==== Material for the task

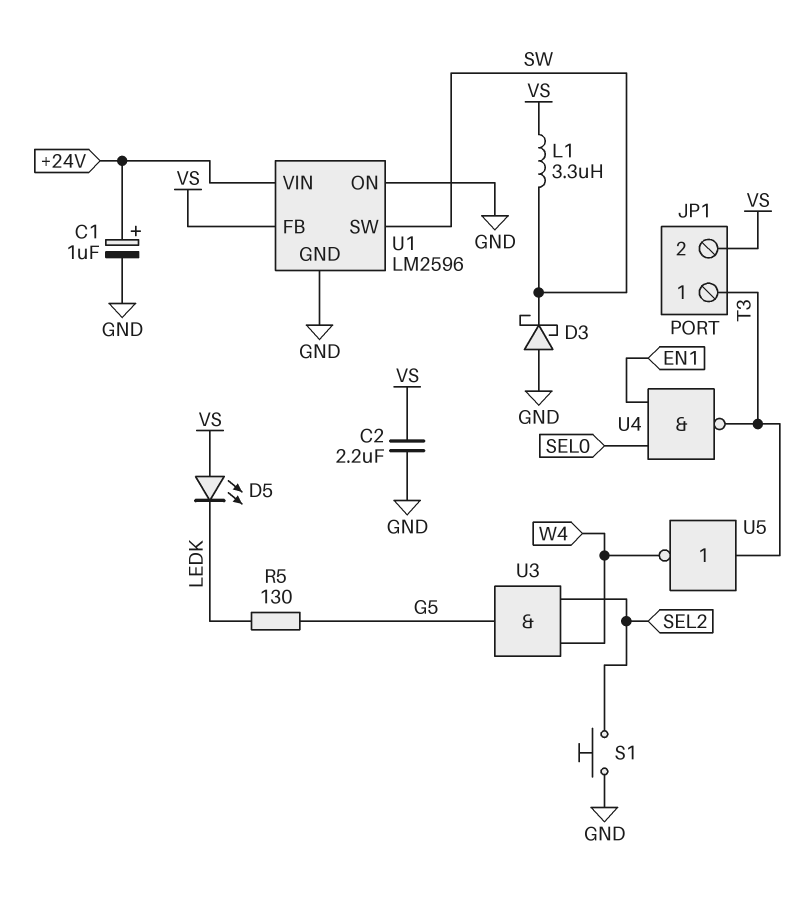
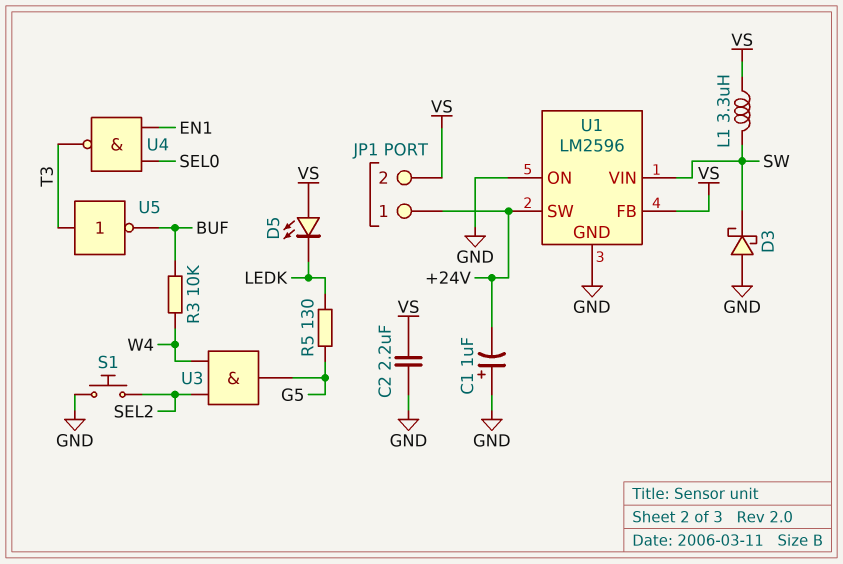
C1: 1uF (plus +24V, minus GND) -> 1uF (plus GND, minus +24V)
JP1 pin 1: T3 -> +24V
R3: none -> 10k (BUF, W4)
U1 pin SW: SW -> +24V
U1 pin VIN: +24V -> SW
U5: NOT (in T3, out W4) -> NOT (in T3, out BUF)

========
==== Material for the task

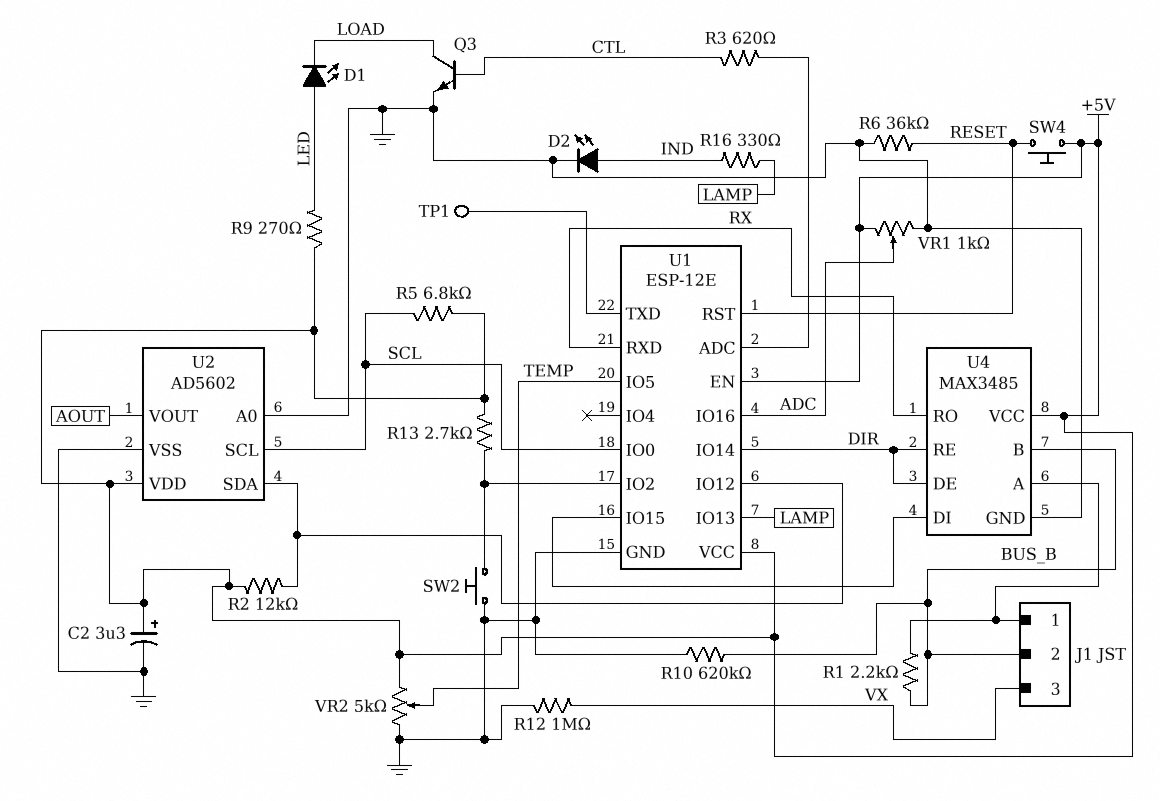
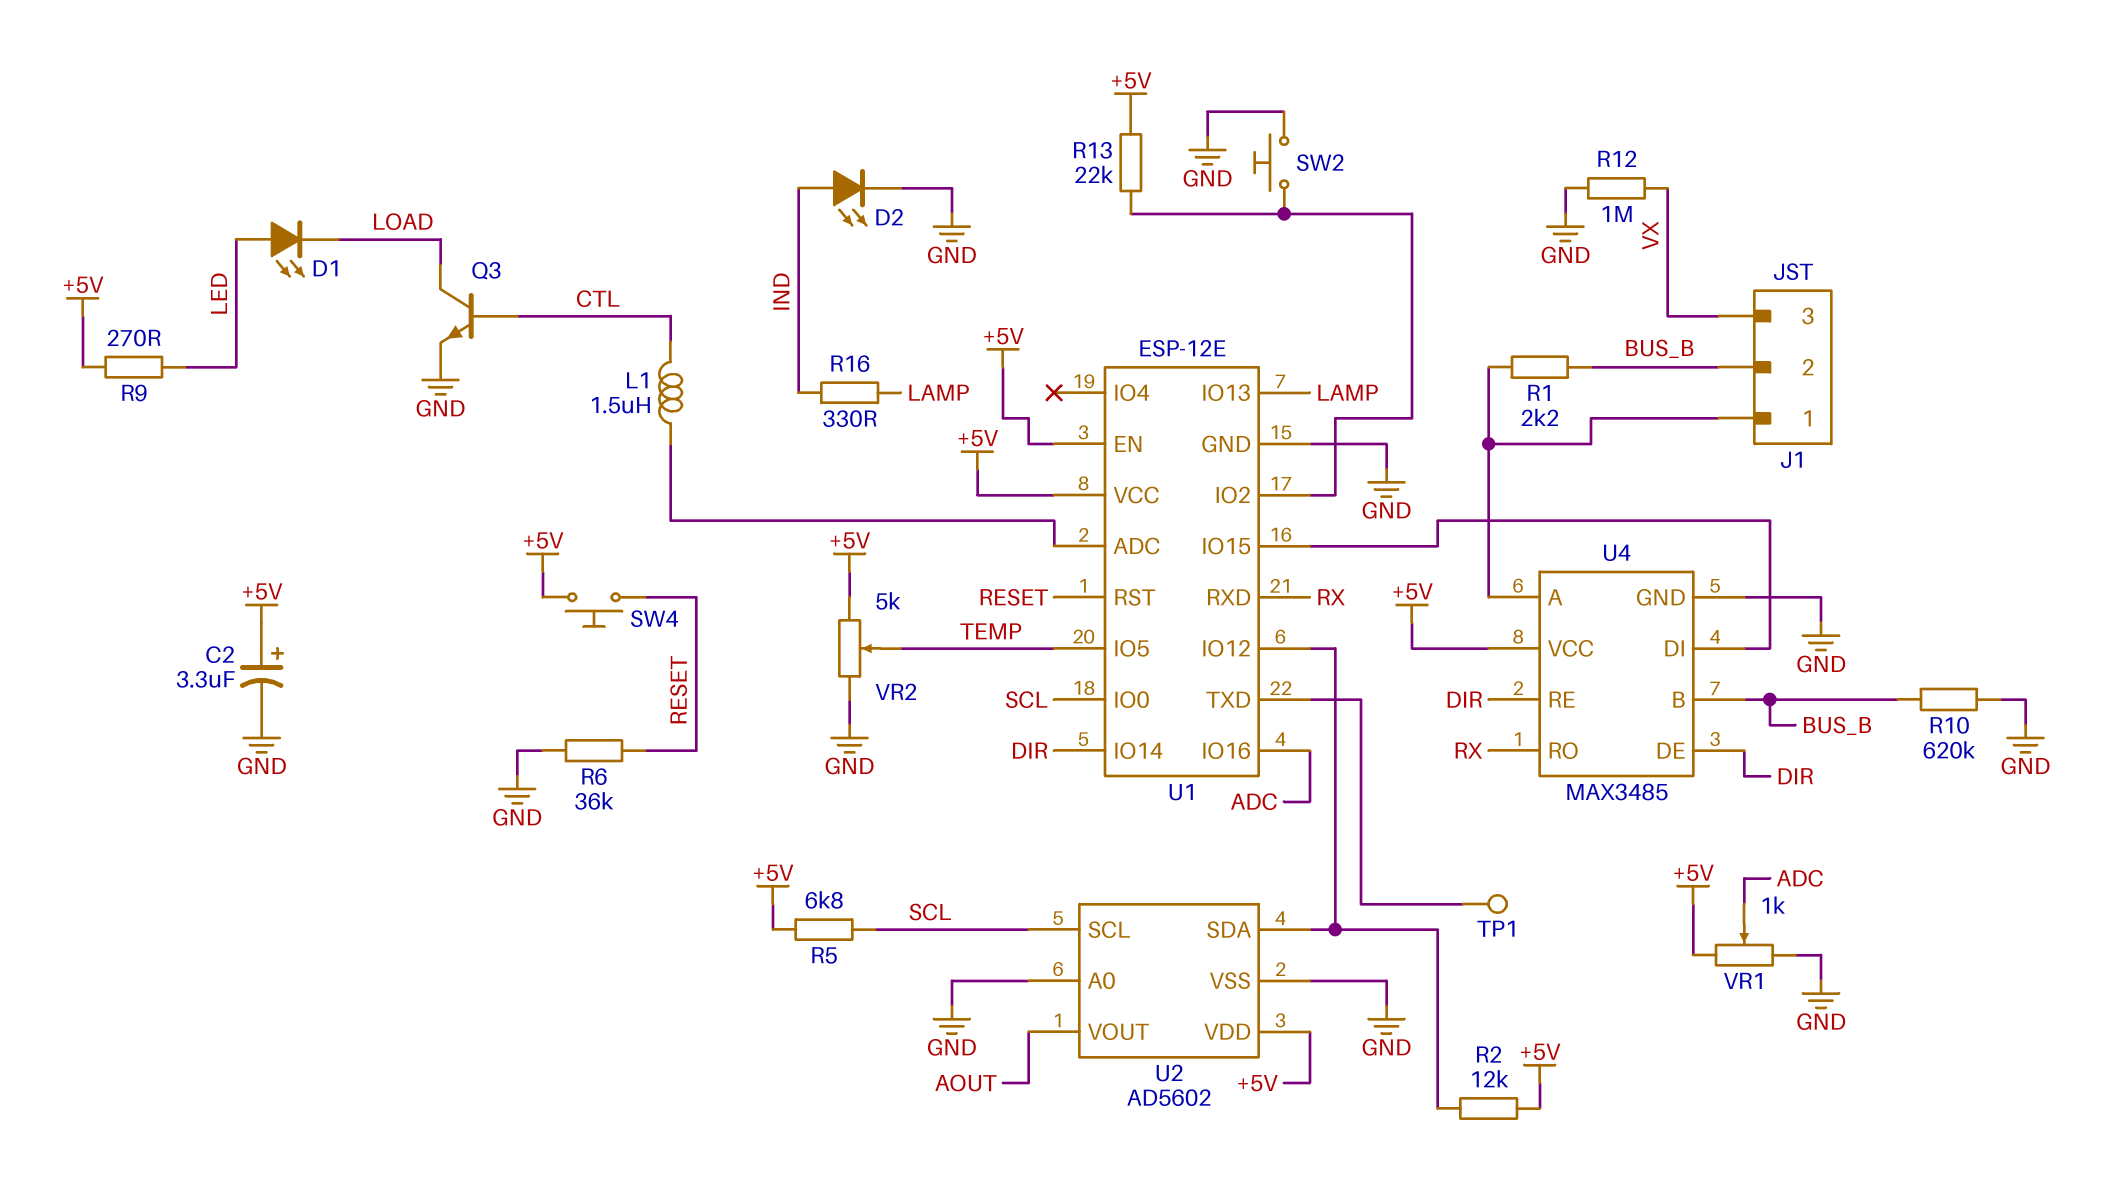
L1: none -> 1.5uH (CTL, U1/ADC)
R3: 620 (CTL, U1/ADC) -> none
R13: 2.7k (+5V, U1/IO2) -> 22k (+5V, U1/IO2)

========
==== Material for the task

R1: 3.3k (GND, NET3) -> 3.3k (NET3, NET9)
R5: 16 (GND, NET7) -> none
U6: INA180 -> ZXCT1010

========

--- What to produce ---
Please output exactly the lines between the one holding "R3: none -> 10k (BUF, W4)" and the one holding "U5: NOT (in" in the records above, inclusive, and nothing more.

--- Exercise answer ---
R3: none -> 10k (BUF, W4)
U1 pin SW: SW -> +24V
U1 pin VIN: +24V -> SW
U5: NOT (in T3, out W4) -> NOT (in T3, out BUF)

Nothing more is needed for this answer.